* MATERIAL FOR THE TASK *
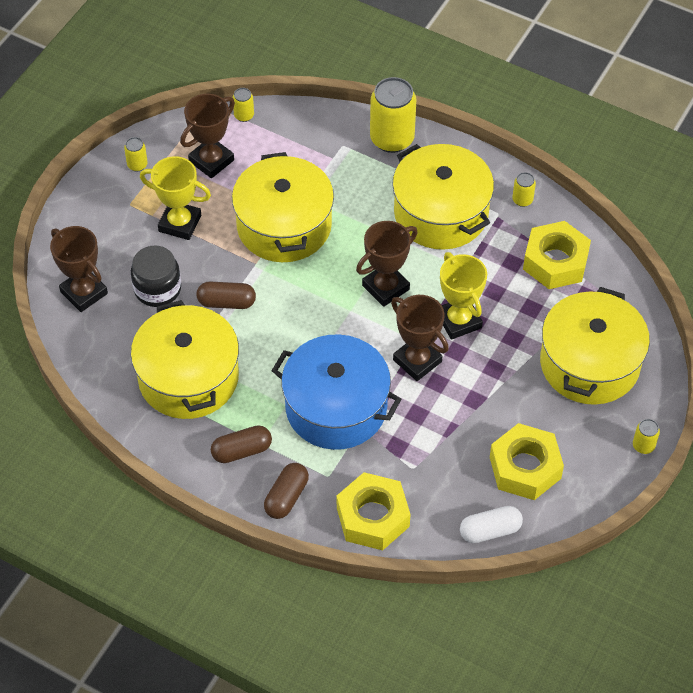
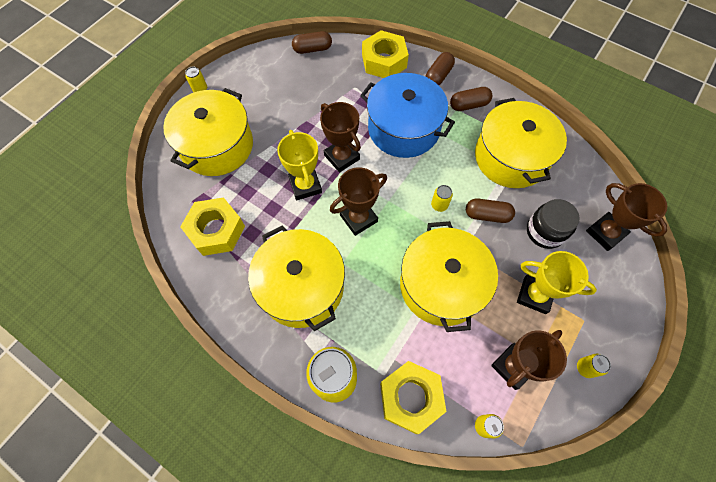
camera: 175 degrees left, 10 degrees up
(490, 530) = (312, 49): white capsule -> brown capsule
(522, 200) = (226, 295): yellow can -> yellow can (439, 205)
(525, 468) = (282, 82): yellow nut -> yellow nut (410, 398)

--

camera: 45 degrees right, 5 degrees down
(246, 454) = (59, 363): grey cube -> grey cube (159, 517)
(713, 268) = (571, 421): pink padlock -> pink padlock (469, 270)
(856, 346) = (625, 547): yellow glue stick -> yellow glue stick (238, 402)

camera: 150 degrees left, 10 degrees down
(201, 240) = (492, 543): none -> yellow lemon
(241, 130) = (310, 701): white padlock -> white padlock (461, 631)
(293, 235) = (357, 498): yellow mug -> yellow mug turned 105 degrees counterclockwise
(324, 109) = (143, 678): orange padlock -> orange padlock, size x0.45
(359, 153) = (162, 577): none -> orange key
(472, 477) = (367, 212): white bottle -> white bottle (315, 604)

---

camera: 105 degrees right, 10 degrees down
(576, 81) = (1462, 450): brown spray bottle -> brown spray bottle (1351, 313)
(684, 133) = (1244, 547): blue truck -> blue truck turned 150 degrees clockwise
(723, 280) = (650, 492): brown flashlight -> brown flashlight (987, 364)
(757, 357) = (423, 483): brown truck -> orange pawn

* WHAT THE EXERCISE ASKS *
Using the records above, restate word for word the lines from the one with "camera: 175 degrees left, 10 degrees up" through the one with "(525, 468) = (282, 82): yellow", both included.

* ANSWER AREA *
camera: 175 degrees left, 10 degrees up
(490, 530) = (312, 49): white capsule -> brown capsule
(522, 200) = (226, 295): yellow can -> yellow can (439, 205)
(525, 468) = (282, 82): yellow nut -> yellow nut (410, 398)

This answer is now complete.